Task data START

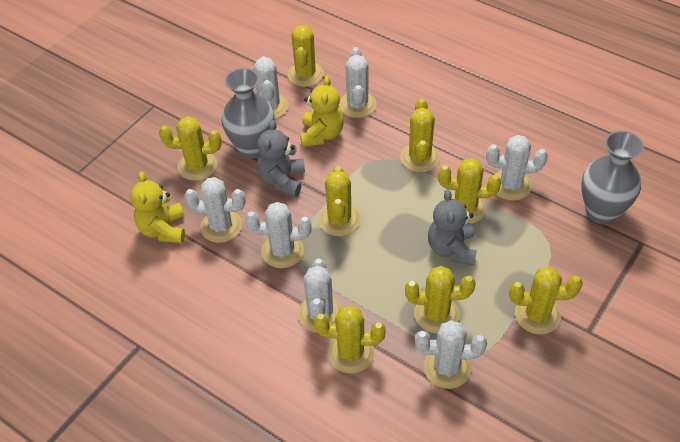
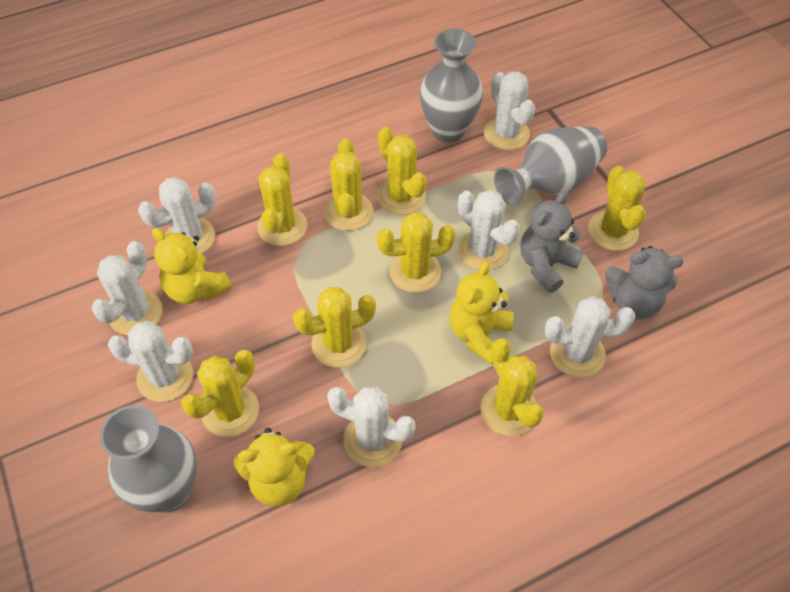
grey vase: 2 -> 3
yellow teddy bear: 2 -> 3

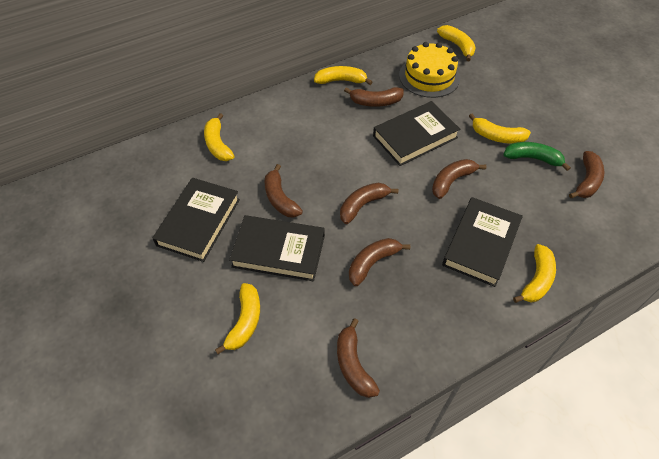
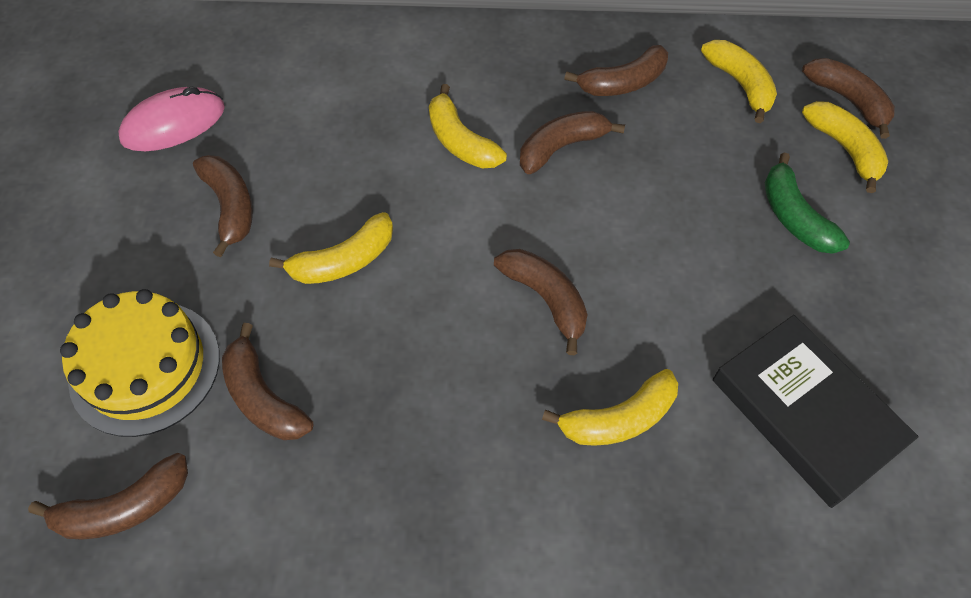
black book: 4 -> 1
pink mouse: 0 -> 1
yellow banana: 6 -> 5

Task data END

From the first line to the last, set down the data exactly, without the pictures.

grey vase: 2 -> 3
yellow teddy bear: 2 -> 3

black book: 4 -> 1
pink mouse: 0 -> 1
yellow banana: 6 -> 5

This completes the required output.